* _Dataset records_:
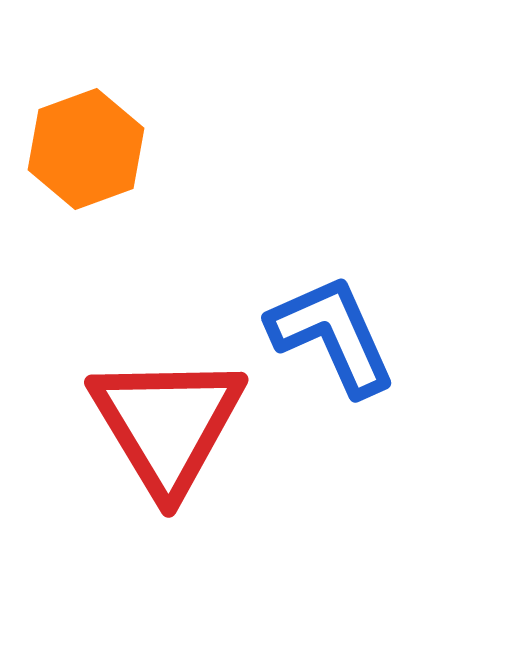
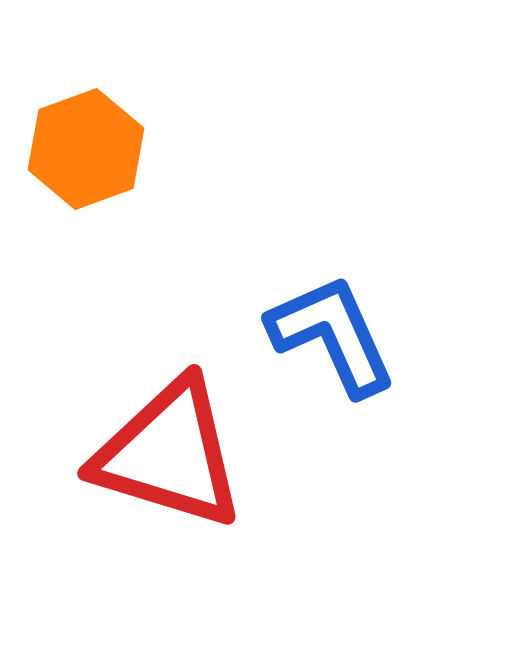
red triangle: moved 2 px right, 30 px down; rotated 42 degrees counterclockwise
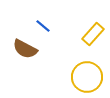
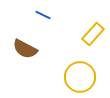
blue line: moved 11 px up; rotated 14 degrees counterclockwise
yellow circle: moved 7 px left
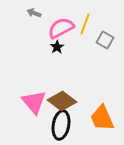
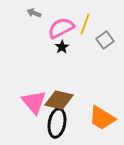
gray square: rotated 24 degrees clockwise
black star: moved 5 px right
brown diamond: moved 3 px left, 1 px up; rotated 24 degrees counterclockwise
orange trapezoid: rotated 36 degrees counterclockwise
black ellipse: moved 4 px left, 2 px up
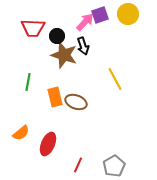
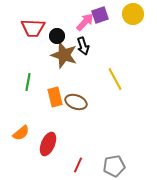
yellow circle: moved 5 px right
gray pentagon: rotated 20 degrees clockwise
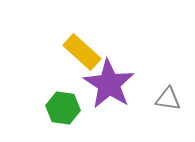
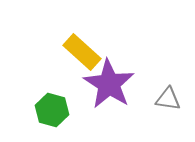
green hexagon: moved 11 px left, 2 px down; rotated 8 degrees clockwise
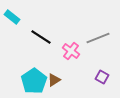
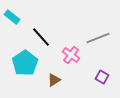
black line: rotated 15 degrees clockwise
pink cross: moved 4 px down
cyan pentagon: moved 9 px left, 18 px up
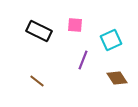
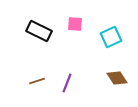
pink square: moved 1 px up
cyan square: moved 3 px up
purple line: moved 16 px left, 23 px down
brown line: rotated 56 degrees counterclockwise
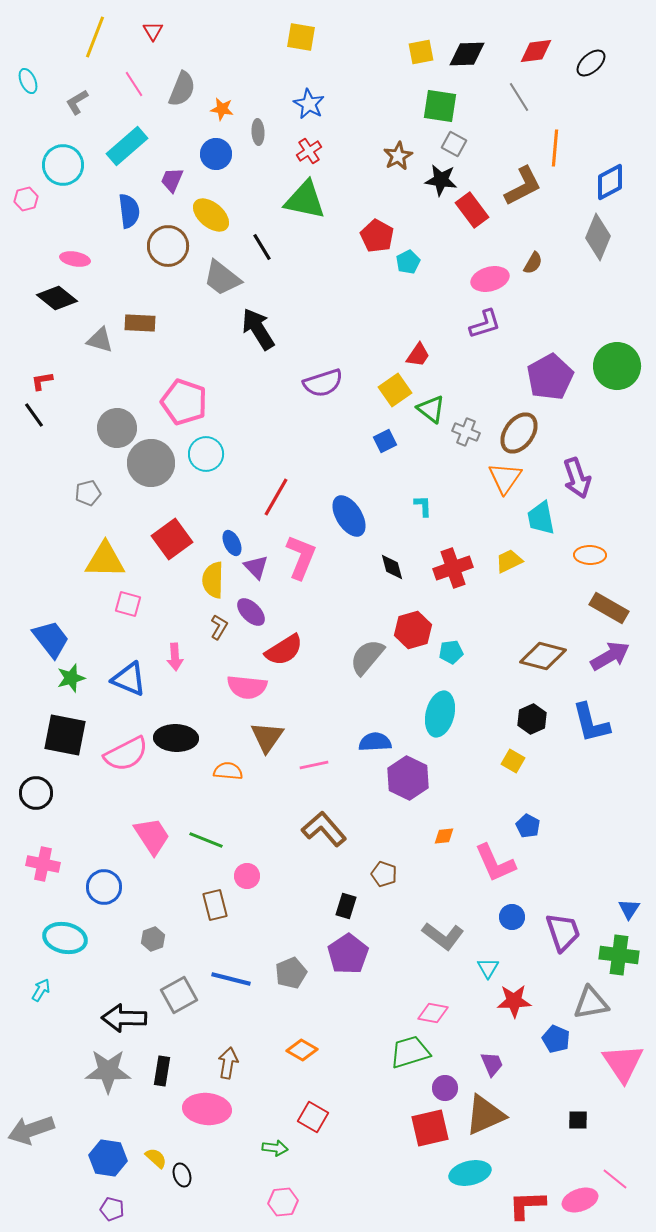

* _Requirement_: Arrange every line of text in the data above into a numbered list, omitting blank lines and excluding the pictures.

* _Exercise response_:
1. red triangle: moved 2 px right, 30 px down; rotated 42 degrees counterclockwise
2. blue line: moved 11 px up; rotated 14 degrees counterclockwise
3. yellow circle: moved 7 px left
4. gray square: rotated 24 degrees clockwise
5. black star: moved 5 px right
6. brown diamond: moved 3 px left, 1 px up; rotated 24 degrees counterclockwise
7. orange trapezoid: rotated 36 degrees counterclockwise
8. black ellipse: moved 4 px left, 2 px up
9. yellow circle: moved 5 px right
10. gray pentagon: rotated 20 degrees clockwise
11. green hexagon: moved 11 px left, 2 px down; rotated 8 degrees clockwise
12. black line: rotated 15 degrees clockwise
13. pink cross: moved 4 px down
14. cyan pentagon: moved 9 px left, 18 px up
15. pink square: moved 1 px up
16. cyan square: moved 3 px up
17. purple line: moved 16 px left, 23 px down
18. brown line: rotated 56 degrees counterclockwise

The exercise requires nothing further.